**Entries supplied:**
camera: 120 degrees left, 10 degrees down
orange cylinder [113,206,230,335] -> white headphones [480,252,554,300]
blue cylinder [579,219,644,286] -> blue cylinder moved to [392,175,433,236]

--

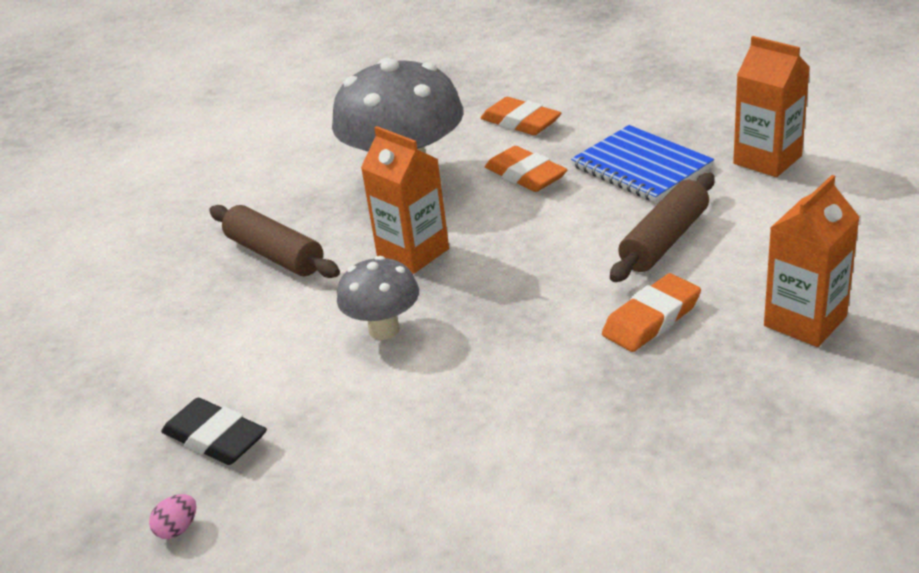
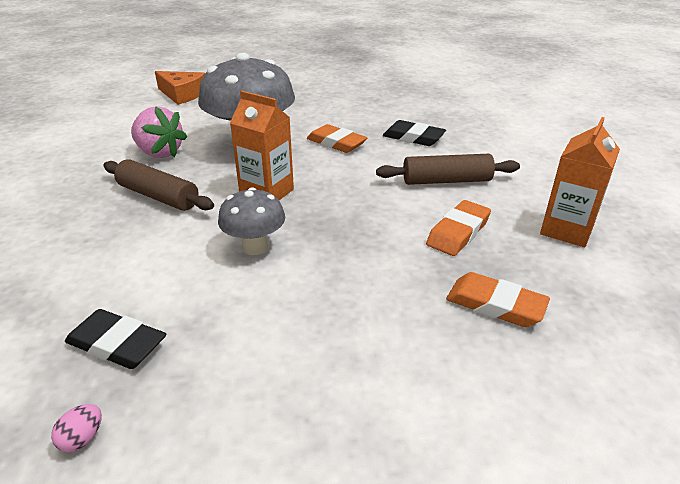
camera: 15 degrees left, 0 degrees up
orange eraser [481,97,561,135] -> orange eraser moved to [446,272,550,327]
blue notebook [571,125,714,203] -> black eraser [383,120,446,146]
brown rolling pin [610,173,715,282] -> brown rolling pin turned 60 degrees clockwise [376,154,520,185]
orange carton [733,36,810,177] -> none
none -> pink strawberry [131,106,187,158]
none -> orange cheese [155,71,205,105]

---

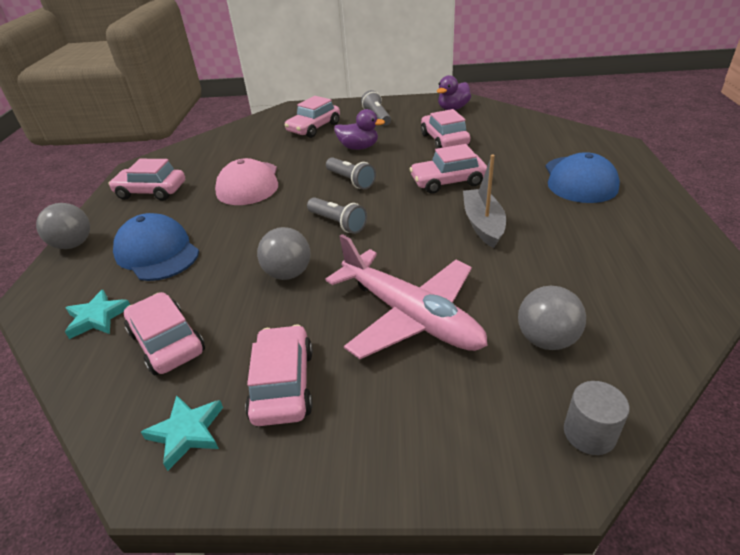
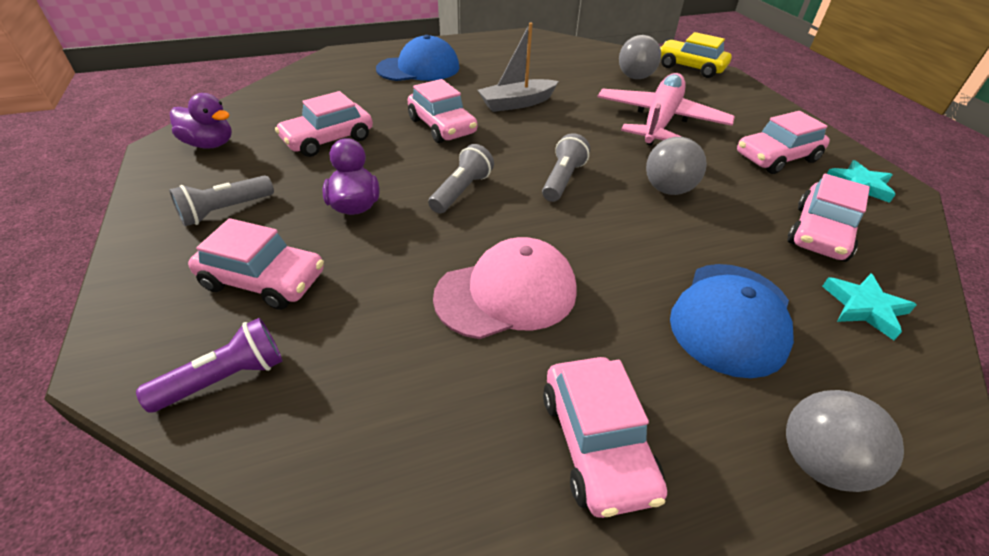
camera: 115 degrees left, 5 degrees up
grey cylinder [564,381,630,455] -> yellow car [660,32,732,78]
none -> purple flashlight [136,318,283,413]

**Work instruction:** Sift through the entries and copy every line with "moved".

**Written reply:**
blue cylinder [579,219,644,286] -> blue cylinder moved to [392,175,433,236]
orange eraser [481,97,561,135] -> orange eraser moved to [446,272,550,327]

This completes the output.